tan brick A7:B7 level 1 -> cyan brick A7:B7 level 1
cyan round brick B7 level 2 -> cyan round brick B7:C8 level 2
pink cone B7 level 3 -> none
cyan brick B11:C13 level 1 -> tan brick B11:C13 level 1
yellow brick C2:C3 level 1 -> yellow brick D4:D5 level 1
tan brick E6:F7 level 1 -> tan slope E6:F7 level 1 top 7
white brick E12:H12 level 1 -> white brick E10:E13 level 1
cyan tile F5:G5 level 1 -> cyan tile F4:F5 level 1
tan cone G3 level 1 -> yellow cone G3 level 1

=====

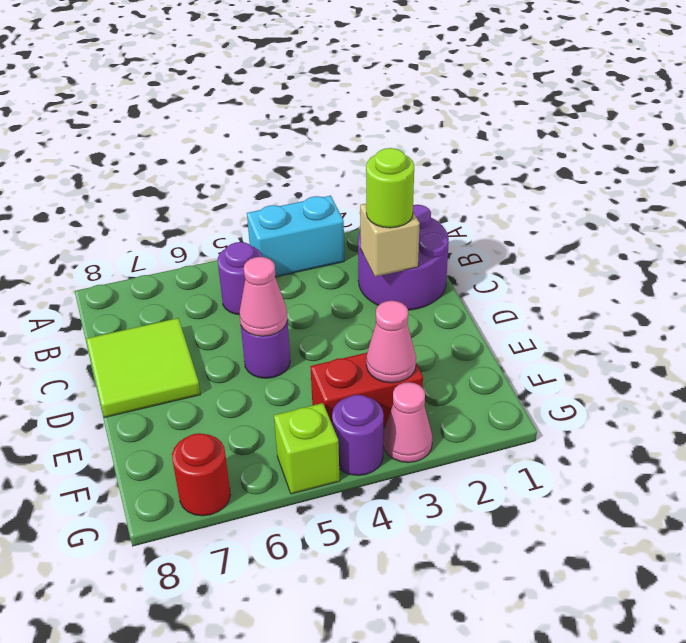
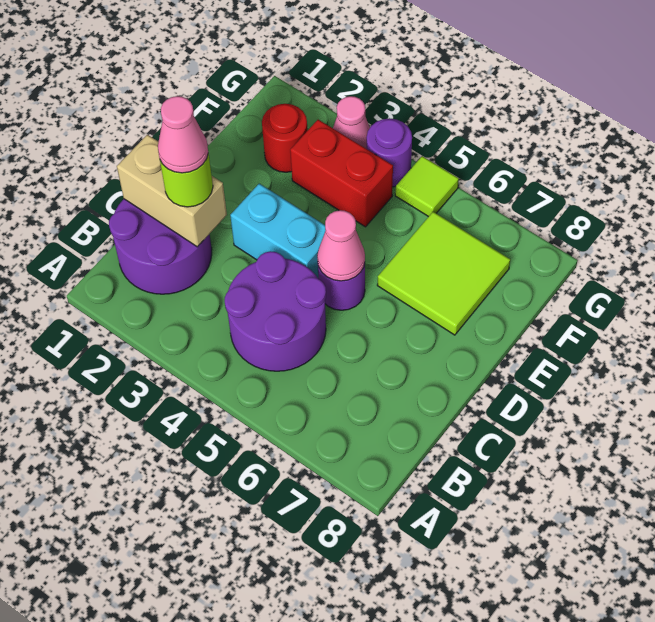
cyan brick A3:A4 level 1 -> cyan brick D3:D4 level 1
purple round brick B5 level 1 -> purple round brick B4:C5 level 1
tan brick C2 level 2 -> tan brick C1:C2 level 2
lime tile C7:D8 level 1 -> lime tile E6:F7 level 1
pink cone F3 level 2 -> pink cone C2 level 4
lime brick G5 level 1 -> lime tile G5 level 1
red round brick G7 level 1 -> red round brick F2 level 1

=====

◆ Activity: Could you transcribe the entries above word for word, from the line with "white brick E12:H12" down to the line with "tan cone G3 level 1 -> yellow cone G3 level 1", keeping both?

◆ Written response:
white brick E12:H12 level 1 -> white brick E10:E13 level 1
cyan tile F5:G5 level 1 -> cyan tile F4:F5 level 1
tan cone G3 level 1 -> yellow cone G3 level 1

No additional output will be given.